EXERCISE INSTRUCTIONS
Here is the task for the records below: repeat exactly the lines from the one with "(332, 315) = (443, 401): none -> black key" to the one with "(672, 528) = (747, 145): turquoise", both included, and nothing else.

MATERIAL PROVIDED
Segment Open

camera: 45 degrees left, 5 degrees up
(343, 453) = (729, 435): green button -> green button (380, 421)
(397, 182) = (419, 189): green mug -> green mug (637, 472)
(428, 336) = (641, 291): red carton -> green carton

Segment Closed
Segment Open

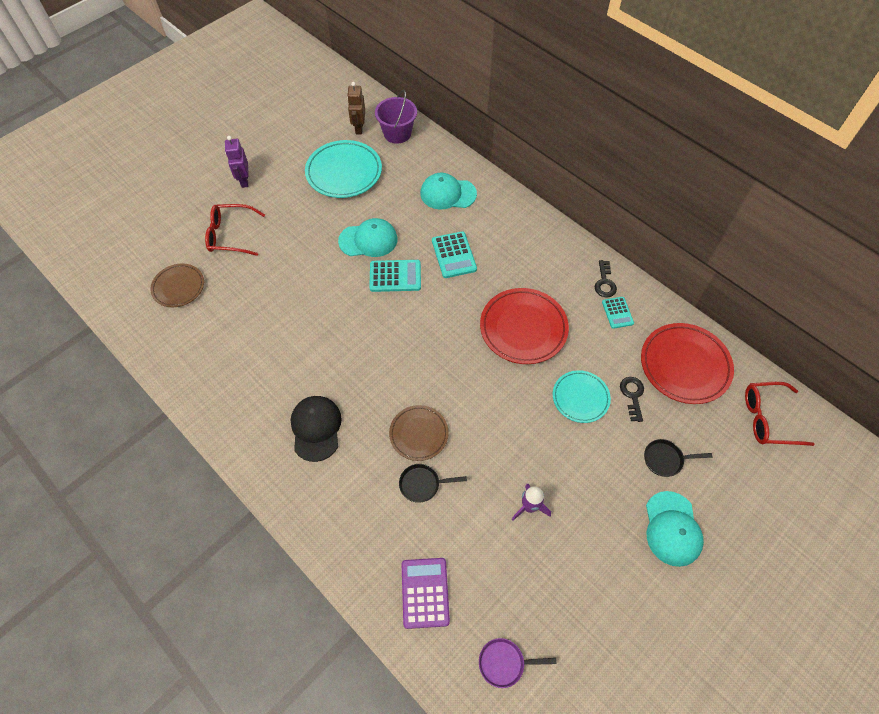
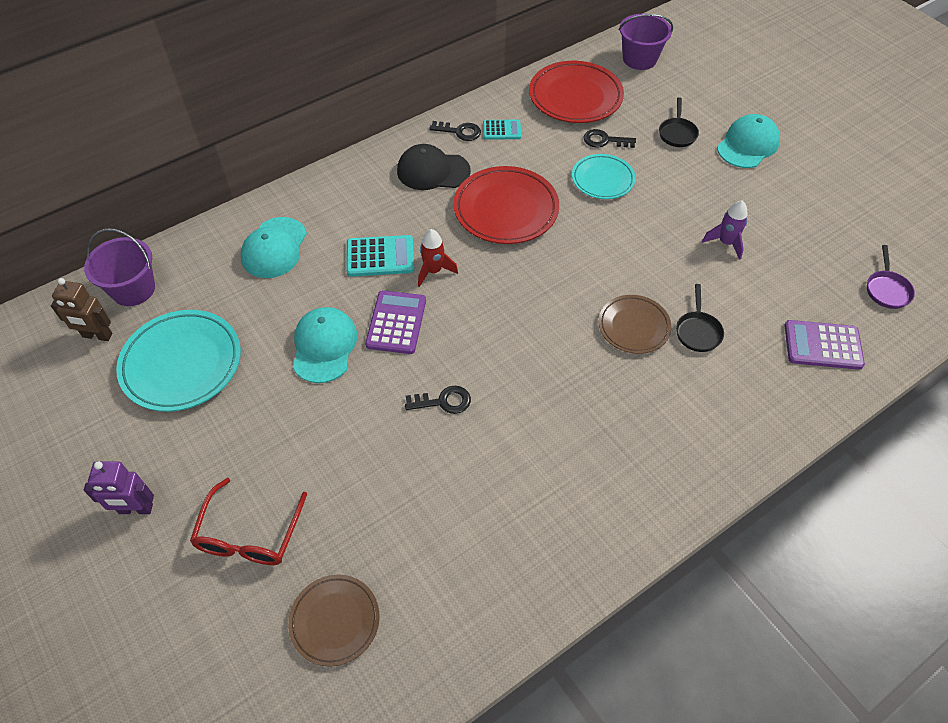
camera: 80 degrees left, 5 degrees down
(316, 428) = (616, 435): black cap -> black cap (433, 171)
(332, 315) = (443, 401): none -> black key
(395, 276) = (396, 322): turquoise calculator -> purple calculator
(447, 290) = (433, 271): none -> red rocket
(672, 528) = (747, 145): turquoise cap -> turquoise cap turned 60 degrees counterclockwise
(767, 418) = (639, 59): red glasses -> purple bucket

Segment Closed

EXERCISE RESULT
(332, 315) = (443, 401): none -> black key
(395, 276) = (396, 322): turquoise calculator -> purple calculator
(447, 290) = (433, 271): none -> red rocket
(672, 528) = (747, 145): turquoise cap -> turquoise cap turned 60 degrees counterclockwise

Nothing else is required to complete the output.